======== DATA LINES ========

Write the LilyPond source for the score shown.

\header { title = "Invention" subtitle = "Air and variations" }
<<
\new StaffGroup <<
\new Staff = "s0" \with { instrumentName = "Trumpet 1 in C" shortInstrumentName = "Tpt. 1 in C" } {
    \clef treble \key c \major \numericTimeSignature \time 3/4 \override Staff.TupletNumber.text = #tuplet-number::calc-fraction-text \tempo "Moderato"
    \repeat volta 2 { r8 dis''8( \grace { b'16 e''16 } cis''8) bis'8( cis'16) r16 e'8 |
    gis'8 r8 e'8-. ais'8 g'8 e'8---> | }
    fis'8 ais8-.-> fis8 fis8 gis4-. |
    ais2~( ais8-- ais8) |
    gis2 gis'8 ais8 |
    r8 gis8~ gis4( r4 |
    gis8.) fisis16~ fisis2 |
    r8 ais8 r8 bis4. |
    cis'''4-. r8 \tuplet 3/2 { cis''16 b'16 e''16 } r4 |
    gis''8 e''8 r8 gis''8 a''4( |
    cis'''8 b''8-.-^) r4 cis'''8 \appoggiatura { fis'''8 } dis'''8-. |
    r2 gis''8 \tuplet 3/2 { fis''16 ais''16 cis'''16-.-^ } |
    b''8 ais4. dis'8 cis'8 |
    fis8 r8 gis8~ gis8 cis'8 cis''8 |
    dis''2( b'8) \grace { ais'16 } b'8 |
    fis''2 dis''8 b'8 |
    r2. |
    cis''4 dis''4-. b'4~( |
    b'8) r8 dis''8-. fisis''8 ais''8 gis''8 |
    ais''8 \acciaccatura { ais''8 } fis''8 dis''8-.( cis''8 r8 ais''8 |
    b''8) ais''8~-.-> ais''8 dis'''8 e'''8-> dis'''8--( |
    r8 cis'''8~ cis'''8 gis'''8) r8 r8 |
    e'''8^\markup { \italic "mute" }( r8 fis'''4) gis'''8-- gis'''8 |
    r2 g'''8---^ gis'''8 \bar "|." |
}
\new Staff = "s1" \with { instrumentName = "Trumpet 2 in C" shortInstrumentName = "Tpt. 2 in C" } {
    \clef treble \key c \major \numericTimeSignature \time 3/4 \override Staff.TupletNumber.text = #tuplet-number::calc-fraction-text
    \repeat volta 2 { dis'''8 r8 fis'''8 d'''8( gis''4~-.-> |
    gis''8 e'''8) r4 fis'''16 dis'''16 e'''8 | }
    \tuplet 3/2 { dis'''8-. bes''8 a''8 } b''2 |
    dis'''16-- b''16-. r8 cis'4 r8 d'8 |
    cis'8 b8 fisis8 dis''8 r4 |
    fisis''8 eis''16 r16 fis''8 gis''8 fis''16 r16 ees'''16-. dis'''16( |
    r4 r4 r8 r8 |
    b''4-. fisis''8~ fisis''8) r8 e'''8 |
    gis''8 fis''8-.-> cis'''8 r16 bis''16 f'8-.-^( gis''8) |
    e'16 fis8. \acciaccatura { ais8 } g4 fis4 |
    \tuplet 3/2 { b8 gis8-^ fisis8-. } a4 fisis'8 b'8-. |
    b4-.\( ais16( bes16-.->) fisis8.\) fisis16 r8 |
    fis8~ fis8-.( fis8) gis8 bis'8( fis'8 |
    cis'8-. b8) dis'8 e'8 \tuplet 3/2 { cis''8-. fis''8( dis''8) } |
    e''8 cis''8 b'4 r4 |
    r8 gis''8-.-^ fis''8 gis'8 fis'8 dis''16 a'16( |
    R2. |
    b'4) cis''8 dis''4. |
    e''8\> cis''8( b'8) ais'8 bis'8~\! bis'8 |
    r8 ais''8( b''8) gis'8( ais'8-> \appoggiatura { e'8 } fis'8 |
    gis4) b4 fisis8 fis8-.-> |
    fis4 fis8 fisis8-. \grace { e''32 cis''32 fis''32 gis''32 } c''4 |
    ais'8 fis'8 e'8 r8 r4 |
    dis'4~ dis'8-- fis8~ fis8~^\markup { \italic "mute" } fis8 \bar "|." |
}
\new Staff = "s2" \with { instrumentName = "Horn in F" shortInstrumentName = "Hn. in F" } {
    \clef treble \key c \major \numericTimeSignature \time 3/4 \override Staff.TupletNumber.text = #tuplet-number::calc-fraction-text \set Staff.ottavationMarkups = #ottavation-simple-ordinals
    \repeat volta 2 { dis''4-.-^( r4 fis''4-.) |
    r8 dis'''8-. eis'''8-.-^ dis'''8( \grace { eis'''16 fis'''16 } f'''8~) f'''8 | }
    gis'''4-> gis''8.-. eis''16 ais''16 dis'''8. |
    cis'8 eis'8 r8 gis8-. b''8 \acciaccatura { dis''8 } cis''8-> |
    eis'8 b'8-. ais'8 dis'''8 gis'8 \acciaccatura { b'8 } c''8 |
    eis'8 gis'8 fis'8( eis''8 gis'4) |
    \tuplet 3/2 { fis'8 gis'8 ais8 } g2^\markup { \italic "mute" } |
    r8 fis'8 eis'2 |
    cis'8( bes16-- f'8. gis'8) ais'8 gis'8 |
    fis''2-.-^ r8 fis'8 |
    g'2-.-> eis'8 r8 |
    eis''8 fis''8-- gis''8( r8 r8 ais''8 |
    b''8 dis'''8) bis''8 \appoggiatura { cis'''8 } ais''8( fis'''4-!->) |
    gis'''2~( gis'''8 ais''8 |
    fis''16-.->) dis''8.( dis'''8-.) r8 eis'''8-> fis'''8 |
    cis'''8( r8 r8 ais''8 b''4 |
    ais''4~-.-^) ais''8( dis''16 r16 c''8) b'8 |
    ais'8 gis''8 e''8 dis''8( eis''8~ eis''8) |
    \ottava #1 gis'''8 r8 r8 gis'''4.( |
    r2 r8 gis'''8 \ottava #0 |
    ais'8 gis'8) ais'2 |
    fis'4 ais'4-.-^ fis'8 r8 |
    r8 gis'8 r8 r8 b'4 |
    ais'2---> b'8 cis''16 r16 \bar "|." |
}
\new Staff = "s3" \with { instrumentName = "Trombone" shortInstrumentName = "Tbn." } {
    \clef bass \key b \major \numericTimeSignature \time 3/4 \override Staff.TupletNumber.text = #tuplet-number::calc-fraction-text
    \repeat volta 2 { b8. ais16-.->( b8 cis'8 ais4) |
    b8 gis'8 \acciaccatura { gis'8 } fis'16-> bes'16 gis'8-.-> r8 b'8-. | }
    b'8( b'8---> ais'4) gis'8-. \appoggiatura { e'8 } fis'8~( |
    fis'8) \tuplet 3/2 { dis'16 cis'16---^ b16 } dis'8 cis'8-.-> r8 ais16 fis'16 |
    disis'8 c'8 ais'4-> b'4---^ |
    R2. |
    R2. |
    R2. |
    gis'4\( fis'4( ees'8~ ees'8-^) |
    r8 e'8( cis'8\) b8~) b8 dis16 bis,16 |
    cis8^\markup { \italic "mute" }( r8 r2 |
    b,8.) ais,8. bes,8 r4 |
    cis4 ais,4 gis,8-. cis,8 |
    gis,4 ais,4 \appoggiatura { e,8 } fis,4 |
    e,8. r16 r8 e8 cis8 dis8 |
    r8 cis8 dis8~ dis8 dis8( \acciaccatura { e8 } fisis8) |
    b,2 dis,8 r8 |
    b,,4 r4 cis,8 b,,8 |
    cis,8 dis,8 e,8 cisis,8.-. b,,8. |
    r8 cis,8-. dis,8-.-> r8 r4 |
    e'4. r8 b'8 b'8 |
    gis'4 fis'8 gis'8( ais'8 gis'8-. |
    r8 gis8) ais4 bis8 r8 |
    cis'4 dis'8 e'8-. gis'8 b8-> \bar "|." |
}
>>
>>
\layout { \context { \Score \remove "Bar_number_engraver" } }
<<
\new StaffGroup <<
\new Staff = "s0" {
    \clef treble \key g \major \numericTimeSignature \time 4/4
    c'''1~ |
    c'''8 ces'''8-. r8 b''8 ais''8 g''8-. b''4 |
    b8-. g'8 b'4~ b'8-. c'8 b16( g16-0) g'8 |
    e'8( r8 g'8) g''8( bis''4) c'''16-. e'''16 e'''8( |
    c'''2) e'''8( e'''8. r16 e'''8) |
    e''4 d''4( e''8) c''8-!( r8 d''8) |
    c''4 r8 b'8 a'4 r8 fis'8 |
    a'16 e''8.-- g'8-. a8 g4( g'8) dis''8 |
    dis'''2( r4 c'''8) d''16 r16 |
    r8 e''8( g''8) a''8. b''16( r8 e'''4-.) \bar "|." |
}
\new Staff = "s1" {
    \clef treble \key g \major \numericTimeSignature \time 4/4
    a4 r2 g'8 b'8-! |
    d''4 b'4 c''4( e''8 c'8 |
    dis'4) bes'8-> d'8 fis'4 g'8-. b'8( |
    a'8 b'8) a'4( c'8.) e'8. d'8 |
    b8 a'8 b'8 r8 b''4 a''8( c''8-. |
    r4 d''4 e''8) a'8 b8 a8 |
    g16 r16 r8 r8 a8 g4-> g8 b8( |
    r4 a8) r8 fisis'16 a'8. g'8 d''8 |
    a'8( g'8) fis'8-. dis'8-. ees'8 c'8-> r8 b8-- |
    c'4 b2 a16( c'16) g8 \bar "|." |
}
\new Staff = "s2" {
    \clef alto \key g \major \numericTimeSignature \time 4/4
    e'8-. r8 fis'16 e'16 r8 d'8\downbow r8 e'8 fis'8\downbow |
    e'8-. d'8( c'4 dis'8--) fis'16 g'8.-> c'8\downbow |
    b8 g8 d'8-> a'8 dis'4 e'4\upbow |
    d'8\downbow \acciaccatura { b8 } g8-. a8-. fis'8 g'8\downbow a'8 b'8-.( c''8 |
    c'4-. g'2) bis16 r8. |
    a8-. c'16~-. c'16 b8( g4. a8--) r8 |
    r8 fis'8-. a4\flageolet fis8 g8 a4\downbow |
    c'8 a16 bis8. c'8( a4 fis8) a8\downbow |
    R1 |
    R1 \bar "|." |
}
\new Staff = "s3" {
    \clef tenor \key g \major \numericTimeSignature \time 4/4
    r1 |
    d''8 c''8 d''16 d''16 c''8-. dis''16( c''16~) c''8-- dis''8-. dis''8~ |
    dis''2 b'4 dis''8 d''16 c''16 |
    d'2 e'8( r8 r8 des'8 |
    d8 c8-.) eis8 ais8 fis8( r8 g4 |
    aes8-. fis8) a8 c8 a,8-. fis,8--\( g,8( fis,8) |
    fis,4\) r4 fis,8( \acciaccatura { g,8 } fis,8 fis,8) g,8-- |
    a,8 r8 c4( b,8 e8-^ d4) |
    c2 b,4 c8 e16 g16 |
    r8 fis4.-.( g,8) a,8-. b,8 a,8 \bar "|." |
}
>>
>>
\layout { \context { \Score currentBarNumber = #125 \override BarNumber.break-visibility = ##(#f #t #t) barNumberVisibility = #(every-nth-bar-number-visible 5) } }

========

(WORK TO COMPLETE): Return each line of the material that includes the string "layout".

(WORKED ANSWER):
\layout { \context { \Score \remove "Bar_number_engraver" } }
\layout { \context { \Score currentBarNumber = #125 \override BarNumber.break-visibility = ##(#f #t #t) barNumberVisibility = #(every-nth-bar-number-visible 5) } }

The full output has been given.